• _Exercise_
Quote exactly the lines running from the line with "(459, 162) = (227, 240): none -> pink can" to the end of the entries, including both, and nothing else.
[[ Provided entries, beginning ]]
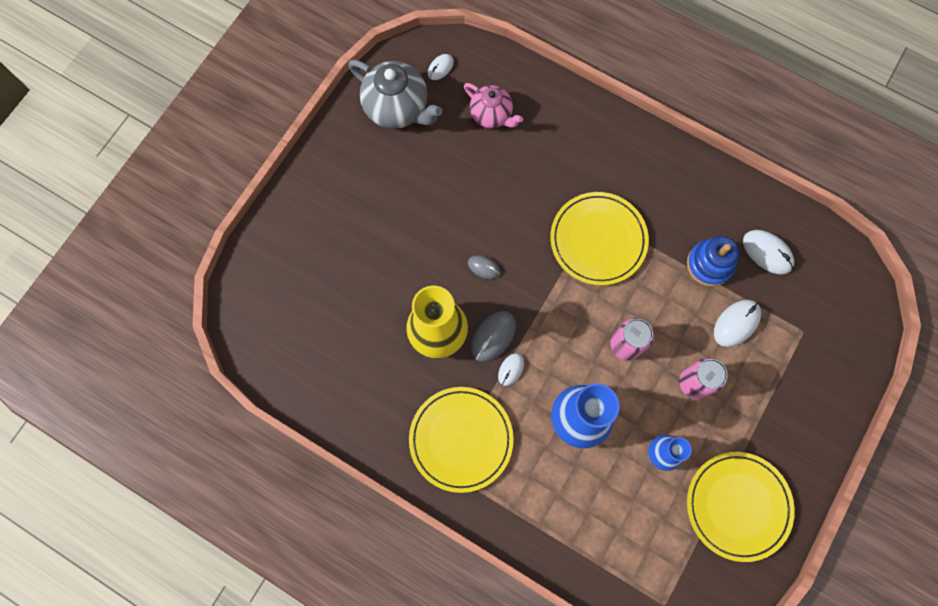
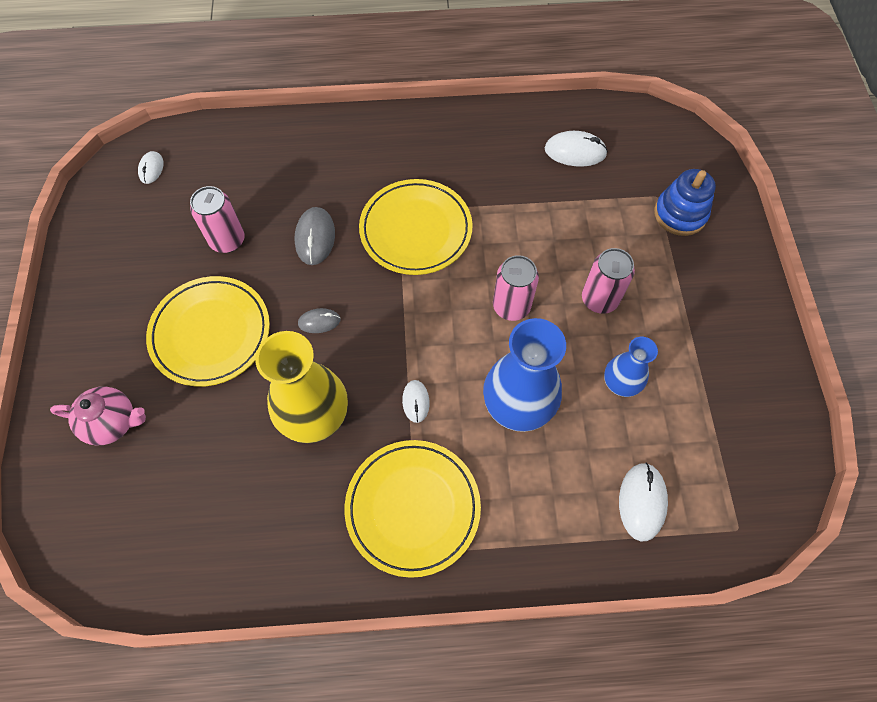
camera: 35 degrees left, 10 degrees down
(397, 108) = (128, 228): grey teapot -> none
(459, 162) = (227, 240): none -> pink can
(491, 115) = (233, 181): pink teapot -> pink teapot (113, 422)
(493, 336) = (375, 381): grey mouse -> grey mouse (315, 238)
(709, 264) = (533, 190): blue stacking toy -> blue stacking toy (680, 214)
(736, 323) = (595, 225): white mouse -> white mouse (642, 502)
(738, 505) = (725, 383): yellow plate -> yellow plate (211, 333)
[[ Provided entries, end ]]
• _Result_
(459, 162) = (227, 240): none -> pink can
(491, 115) = (233, 181): pink teapot -> pink teapot (113, 422)
(493, 336) = (375, 381): grey mouse -> grey mouse (315, 238)
(709, 264) = (533, 190): blue stacking toy -> blue stacking toy (680, 214)
(736, 323) = (595, 225): white mouse -> white mouse (642, 502)
(738, 505) = (725, 383): yellow plate -> yellow plate (211, 333)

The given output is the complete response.